[Start of section]
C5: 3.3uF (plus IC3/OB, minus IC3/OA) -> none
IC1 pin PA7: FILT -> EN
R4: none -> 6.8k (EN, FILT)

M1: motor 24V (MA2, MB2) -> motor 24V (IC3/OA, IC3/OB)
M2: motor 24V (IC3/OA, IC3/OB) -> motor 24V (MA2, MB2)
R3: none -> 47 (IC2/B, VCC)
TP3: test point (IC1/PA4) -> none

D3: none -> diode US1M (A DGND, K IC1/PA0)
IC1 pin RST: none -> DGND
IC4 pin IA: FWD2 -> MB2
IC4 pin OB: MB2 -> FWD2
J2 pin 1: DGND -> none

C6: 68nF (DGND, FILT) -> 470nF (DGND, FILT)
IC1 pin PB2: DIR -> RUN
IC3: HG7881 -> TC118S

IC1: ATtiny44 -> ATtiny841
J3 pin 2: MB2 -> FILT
[End of section]
WHAT THIS TASK INVOLVES
Output every record without changing any wording.

REPLY TO THE EXERCISE
C5: 3.3uF (plus IC3/OB, minus IC3/OA) -> none
IC1 pin PA7: FILT -> EN
R4: none -> 6.8k (EN, FILT)

M1: motor 24V (MA2, MB2) -> motor 24V (IC3/OA, IC3/OB)
M2: motor 24V (IC3/OA, IC3/OB) -> motor 24V (MA2, MB2)
R3: none -> 47 (IC2/B, VCC)
TP3: test point (IC1/PA4) -> none

D3: none -> diode US1M (A DGND, K IC1/PA0)
IC1 pin RST: none -> DGND
IC4 pin IA: FWD2 -> MB2
IC4 pin OB: MB2 -> FWD2
J2 pin 1: DGND -> none

C6: 68nF (DGND, FILT) -> 470nF (DGND, FILT)
IC1 pin PB2: DIR -> RUN
IC3: HG7881 -> TC118S

IC1: ATtiny44 -> ATtiny841
J3 pin 2: MB2 -> FILT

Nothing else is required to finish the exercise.